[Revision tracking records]
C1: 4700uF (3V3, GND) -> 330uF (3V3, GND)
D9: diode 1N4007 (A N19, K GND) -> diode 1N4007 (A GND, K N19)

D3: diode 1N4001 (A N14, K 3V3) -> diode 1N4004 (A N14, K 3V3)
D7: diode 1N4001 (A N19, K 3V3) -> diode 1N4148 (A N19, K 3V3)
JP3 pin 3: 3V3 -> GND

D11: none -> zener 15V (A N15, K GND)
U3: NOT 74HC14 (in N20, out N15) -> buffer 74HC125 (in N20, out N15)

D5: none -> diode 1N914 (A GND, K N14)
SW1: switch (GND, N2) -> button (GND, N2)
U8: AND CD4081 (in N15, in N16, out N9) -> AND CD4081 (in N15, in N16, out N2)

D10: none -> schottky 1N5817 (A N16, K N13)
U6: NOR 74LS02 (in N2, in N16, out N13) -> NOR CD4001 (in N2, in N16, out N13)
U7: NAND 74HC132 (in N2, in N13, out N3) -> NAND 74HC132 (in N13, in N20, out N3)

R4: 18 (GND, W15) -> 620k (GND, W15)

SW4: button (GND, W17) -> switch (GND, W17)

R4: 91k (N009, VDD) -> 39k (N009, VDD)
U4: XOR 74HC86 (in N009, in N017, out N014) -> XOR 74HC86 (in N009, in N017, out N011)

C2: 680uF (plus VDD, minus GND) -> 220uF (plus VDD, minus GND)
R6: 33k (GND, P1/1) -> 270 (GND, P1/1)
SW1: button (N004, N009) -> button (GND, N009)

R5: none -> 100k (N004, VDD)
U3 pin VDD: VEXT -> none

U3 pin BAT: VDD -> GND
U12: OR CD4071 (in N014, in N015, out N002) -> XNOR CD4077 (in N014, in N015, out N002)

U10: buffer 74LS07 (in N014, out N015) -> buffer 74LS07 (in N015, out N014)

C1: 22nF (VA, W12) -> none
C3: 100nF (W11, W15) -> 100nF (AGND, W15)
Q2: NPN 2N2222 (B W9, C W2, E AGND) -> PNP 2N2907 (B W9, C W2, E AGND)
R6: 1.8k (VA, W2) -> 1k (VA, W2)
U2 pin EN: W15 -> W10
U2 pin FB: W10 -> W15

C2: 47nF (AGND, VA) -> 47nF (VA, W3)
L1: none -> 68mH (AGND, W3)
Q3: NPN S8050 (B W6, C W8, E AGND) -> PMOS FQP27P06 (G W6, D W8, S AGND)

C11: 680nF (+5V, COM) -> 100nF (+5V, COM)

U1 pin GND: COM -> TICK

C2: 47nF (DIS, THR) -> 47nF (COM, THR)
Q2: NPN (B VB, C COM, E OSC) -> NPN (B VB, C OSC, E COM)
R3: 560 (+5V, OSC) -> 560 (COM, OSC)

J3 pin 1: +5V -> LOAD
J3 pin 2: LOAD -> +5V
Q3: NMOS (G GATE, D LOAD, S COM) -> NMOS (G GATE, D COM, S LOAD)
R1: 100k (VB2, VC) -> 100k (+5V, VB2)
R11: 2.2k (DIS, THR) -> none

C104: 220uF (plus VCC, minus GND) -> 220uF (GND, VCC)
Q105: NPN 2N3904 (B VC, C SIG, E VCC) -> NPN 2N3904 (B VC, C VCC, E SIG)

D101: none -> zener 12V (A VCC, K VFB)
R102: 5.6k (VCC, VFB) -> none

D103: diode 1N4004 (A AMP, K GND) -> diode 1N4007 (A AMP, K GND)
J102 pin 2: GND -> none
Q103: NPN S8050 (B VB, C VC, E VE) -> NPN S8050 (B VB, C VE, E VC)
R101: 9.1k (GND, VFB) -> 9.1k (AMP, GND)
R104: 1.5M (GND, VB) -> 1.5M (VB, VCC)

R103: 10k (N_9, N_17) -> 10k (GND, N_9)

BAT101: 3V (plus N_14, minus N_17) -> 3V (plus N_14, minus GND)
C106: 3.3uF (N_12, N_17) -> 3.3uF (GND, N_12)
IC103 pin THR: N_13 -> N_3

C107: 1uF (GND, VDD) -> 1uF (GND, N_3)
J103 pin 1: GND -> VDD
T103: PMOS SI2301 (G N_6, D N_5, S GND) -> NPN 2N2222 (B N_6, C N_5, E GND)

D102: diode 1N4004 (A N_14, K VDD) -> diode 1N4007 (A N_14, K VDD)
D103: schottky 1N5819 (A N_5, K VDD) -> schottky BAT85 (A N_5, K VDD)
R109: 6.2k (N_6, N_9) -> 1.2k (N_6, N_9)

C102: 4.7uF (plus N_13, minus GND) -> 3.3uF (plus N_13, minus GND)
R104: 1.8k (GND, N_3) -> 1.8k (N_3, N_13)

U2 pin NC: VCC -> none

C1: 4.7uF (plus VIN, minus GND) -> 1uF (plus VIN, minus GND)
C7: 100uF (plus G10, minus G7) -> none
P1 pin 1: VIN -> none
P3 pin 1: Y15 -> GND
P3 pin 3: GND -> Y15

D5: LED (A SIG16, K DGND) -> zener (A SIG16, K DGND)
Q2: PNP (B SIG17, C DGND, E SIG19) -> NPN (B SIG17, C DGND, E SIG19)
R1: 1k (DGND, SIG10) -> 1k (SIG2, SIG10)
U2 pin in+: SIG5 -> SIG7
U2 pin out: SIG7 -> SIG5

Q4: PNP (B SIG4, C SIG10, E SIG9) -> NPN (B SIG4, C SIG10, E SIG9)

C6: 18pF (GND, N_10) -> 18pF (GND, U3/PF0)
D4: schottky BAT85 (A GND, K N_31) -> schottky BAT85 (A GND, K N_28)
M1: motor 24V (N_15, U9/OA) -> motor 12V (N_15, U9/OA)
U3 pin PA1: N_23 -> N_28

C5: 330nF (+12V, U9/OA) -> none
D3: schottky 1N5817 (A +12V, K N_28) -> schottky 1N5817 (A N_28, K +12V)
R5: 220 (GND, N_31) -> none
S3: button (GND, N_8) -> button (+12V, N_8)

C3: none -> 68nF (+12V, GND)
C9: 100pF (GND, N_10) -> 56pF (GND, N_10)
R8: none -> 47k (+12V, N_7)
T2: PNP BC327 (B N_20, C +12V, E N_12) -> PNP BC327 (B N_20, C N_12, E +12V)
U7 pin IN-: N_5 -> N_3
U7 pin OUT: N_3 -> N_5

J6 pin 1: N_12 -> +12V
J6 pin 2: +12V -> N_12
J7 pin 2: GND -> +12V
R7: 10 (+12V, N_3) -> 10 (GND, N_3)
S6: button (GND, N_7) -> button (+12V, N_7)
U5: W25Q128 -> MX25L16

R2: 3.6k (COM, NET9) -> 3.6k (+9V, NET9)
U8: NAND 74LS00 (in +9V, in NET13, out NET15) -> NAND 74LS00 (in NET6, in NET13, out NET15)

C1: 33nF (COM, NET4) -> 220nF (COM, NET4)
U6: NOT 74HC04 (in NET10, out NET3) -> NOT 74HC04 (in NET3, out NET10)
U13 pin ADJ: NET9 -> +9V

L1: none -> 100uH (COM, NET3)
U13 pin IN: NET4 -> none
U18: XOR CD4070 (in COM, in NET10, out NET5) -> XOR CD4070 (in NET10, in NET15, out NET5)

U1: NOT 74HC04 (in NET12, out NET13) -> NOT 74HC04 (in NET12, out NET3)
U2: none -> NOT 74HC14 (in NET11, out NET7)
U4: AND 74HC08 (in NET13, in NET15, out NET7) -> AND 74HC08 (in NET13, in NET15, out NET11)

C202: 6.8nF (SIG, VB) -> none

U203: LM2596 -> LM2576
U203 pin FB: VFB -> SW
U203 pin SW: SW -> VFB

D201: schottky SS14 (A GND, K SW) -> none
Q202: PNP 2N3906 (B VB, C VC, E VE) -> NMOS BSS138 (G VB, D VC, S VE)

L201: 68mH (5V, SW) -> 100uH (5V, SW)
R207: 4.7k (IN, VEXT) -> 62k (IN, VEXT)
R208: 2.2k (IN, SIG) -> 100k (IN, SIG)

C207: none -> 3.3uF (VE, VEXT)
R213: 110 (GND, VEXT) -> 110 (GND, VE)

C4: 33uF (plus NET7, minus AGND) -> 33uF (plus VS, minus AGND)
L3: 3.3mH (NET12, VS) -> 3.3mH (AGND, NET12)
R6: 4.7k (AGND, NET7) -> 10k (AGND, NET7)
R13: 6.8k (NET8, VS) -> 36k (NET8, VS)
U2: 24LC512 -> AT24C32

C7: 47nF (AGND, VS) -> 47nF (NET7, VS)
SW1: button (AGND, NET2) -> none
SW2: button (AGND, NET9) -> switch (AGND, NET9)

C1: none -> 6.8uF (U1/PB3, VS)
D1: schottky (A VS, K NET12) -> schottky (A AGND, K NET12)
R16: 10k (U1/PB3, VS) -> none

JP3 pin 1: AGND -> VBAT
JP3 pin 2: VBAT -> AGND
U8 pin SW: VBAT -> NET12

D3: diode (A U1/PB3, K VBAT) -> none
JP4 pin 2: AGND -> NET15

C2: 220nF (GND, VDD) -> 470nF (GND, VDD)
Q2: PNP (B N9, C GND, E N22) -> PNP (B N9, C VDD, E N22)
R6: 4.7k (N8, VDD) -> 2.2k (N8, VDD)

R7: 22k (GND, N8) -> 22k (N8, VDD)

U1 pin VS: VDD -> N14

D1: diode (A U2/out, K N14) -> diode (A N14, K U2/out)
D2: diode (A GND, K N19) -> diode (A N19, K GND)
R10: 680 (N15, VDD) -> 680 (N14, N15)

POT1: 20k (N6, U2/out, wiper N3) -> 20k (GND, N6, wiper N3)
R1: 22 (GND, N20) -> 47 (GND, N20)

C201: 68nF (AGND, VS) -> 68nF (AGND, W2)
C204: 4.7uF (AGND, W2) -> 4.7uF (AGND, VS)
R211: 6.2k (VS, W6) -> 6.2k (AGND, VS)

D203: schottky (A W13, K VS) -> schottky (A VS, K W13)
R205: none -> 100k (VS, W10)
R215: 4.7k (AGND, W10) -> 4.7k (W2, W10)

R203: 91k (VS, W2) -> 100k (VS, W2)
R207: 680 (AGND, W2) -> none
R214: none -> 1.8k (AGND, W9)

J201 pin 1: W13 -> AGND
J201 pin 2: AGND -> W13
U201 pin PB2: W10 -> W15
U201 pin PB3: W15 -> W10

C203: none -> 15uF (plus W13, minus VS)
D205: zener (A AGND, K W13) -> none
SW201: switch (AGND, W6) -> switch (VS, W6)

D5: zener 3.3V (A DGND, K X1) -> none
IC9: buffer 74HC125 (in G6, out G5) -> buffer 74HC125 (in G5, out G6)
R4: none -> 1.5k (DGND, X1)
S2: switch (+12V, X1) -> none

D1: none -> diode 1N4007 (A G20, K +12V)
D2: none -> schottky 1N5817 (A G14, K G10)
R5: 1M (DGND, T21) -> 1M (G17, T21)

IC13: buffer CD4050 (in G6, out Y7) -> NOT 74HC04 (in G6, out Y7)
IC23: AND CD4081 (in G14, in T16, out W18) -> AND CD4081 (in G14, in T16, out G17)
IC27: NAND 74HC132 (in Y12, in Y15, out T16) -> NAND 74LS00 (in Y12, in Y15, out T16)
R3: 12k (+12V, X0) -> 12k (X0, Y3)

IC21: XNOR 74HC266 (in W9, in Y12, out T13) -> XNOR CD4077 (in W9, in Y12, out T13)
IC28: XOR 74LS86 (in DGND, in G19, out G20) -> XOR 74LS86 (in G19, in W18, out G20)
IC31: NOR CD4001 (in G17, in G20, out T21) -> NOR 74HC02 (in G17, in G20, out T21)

▶ Required work
From the entries above, return exactly the line containing "U1 pin GND: COM -> TICK", the line containing "P3 pin 3: GND -> Y15", and all lines between, and nothing else.

▶ Solution below
U1 pin GND: COM -> TICK

C2: 47nF (DIS, THR) -> 47nF (COM, THR)
Q2: NPN (B VB, C COM, E OSC) -> NPN (B VB, C OSC, E COM)
R3: 560 (+5V, OSC) -> 560 (COM, OSC)

J3 pin 1: +5V -> LOAD
J3 pin 2: LOAD -> +5V
Q3: NMOS (G GATE, D LOAD, S COM) -> NMOS (G GATE, D COM, S LOAD)
R1: 100k (VB2, VC) -> 100k (+5V, VB2)
R11: 2.2k (DIS, THR) -> none

C104: 220uF (plus VCC, minus GND) -> 220uF (GND, VCC)
Q105: NPN 2N3904 (B VC, C SIG, E VCC) -> NPN 2N3904 (B VC, C VCC, E SIG)

D101: none -> zener 12V (A VCC, K VFB)
R102: 5.6k (VCC, VFB) -> none

D103: diode 1N4004 (A AMP, K GND) -> diode 1N4007 (A AMP, K GND)
J102 pin 2: GND -> none
Q103: NPN S8050 (B VB, C VC, E VE) -> NPN S8050 (B VB, C VE, E VC)
R101: 9.1k (GND, VFB) -> 9.1k (AMP, GND)
R104: 1.5M (GND, VB) -> 1.5M (VB, VCC)

R103: 10k (N_9, N_17) -> 10k (GND, N_9)

BAT101: 3V (plus N_14, minus N_17) -> 3V (plus N_14, minus GND)
C106: 3.3uF (N_12, N_17) -> 3.3uF (GND, N_12)
IC103 pin THR: N_13 -> N_3

C107: 1uF (GND, VDD) -> 1uF (GND, N_3)
J103 pin 1: GND -> VDD
T103: PMOS SI2301 (G N_6, D N_5, S GND) -> NPN 2N2222 (B N_6, C N_5, E GND)

D102: diode 1N4004 (A N_14, K VDD) -> diode 1N4007 (A N_14, K VDD)
D103: schottky 1N5819 (A N_5, K VDD) -> schottky BAT85 (A N_5, K VDD)
R109: 6.2k (N_6, N_9) -> 1.2k (N_6, N_9)

C102: 4.7uF (plus N_13, minus GND) -> 3.3uF (plus N_13, minus GND)
R104: 1.8k (GND, N_3) -> 1.8k (N_3, N_13)

U2 pin NC: VCC -> none

C1: 4.7uF (plus VIN, minus GND) -> 1uF (plus VIN, minus GND)
C7: 100uF (plus G10, minus G7) -> none
P1 pin 1: VIN -> none
P3 pin 1: Y15 -> GND
P3 pin 3: GND -> Y15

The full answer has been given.